> _Work to be completed_: For each line below that contains the string "none", copy that line.

> _Excerpted records_:
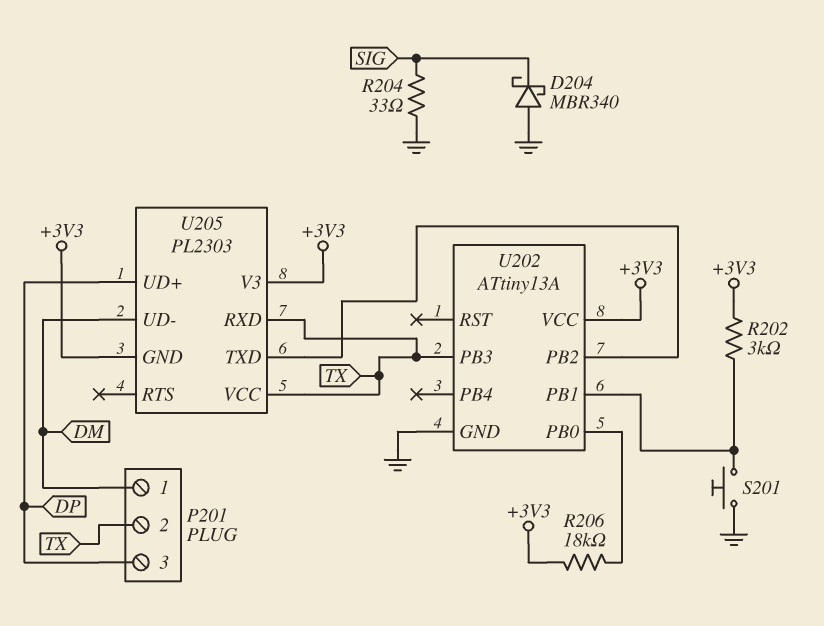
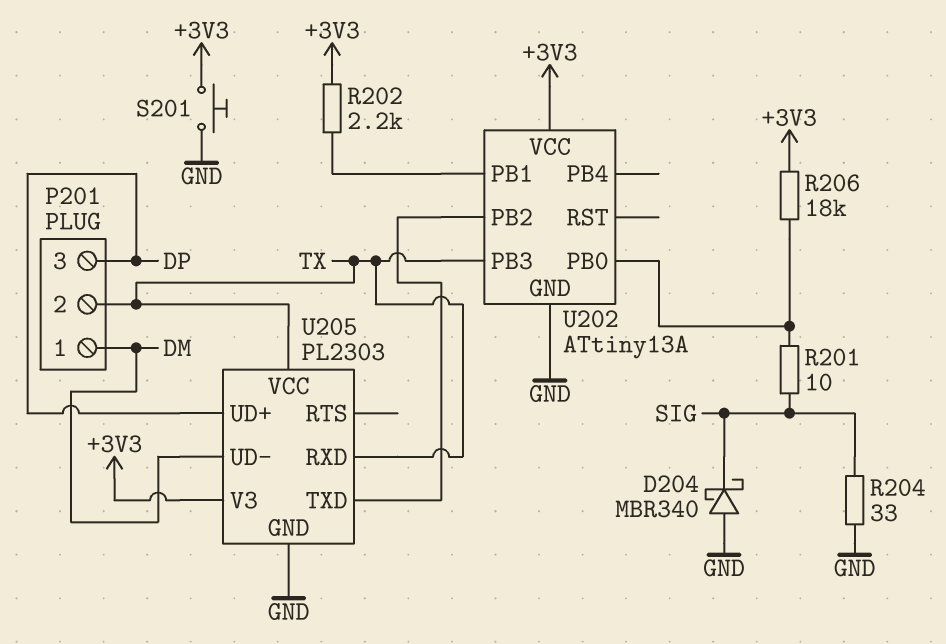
R201: none -> 10 (SIG, U202/PB0)
R202: 3k (+3V3, U202/PB1) -> 2.2k (+3V3, U202/PB1)
S201: button (GND, U202/PB1) -> button (+3V3, GND)
U205 pin GND: +3V3 -> GND

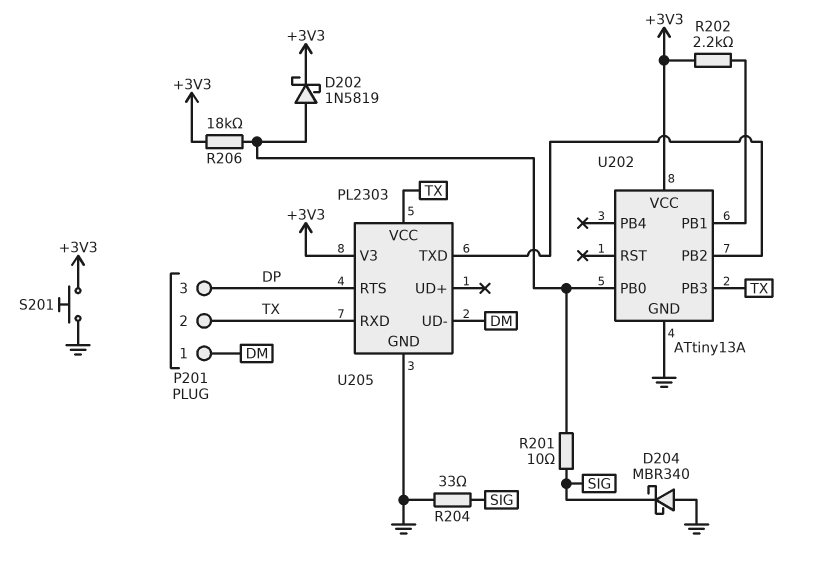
D202: none -> schottky 1N5819 (A U202/PB0, K +3V3)
U205 pin RTS: none -> DP
U205 pin UD+: DP -> none

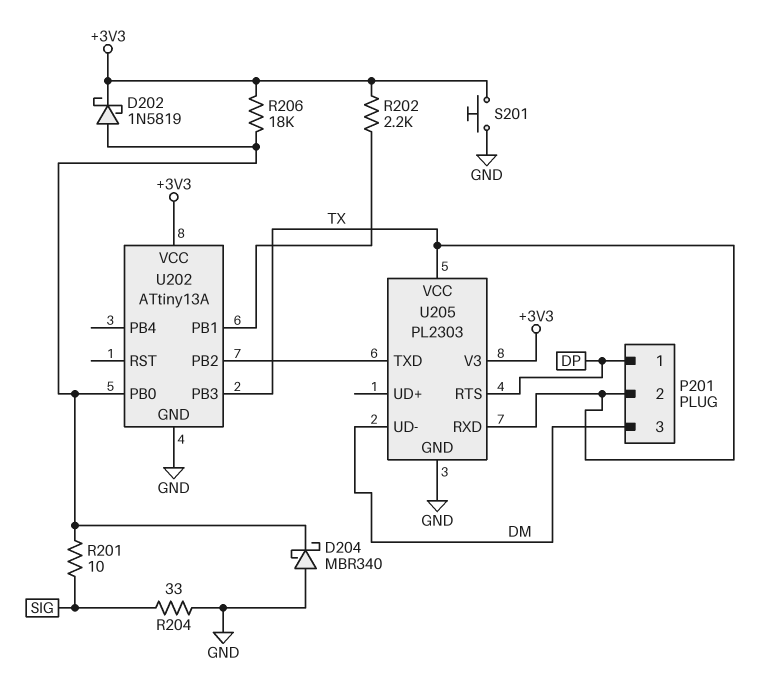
D204: schottky MBR340 (A GND, K SIG) -> schottky MBR340 (A GND, K U202/PB0)
P201 pin 1: DM -> DP
P201 pin 3: DP -> DM

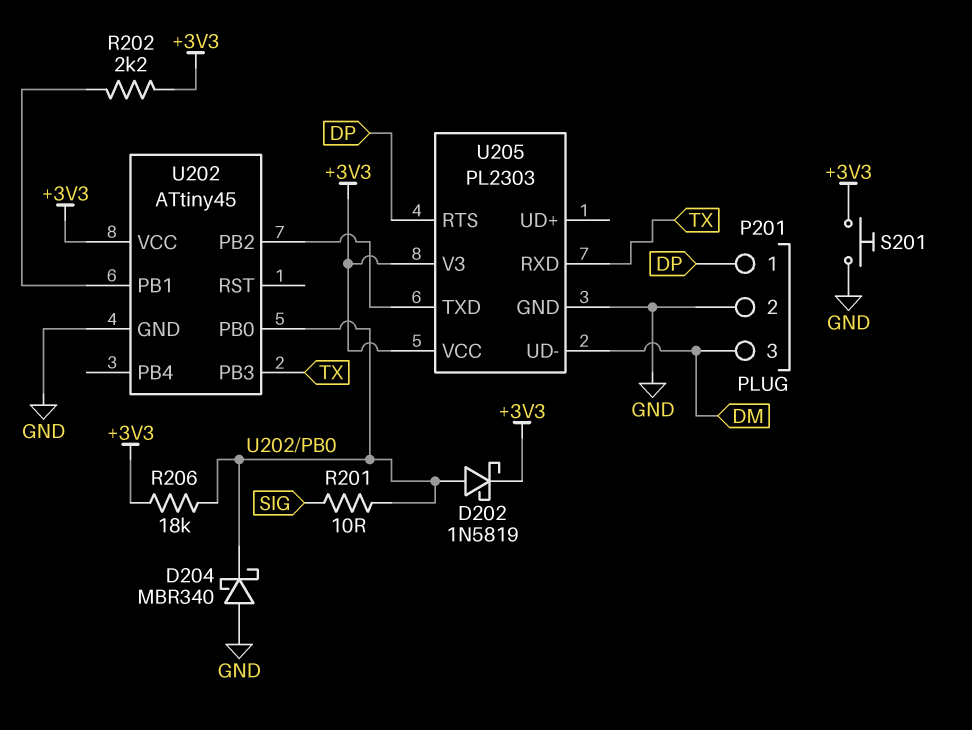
P201 pin 2: TX -> GND
R204: 33 (GND, SIG) -> none
U202: ATtiny13A -> ATtiny45
U205 pin VCC: TX -> +3V3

> _Response box_:
R201: none -> 10 (SIG, U202/PB0)
D202: none -> schottky 1N5819 (A U202/PB0, K +3V3)
U205 pin RTS: none -> DP
U205 pin UD+: DP -> none
R204: 33 (GND, SIG) -> none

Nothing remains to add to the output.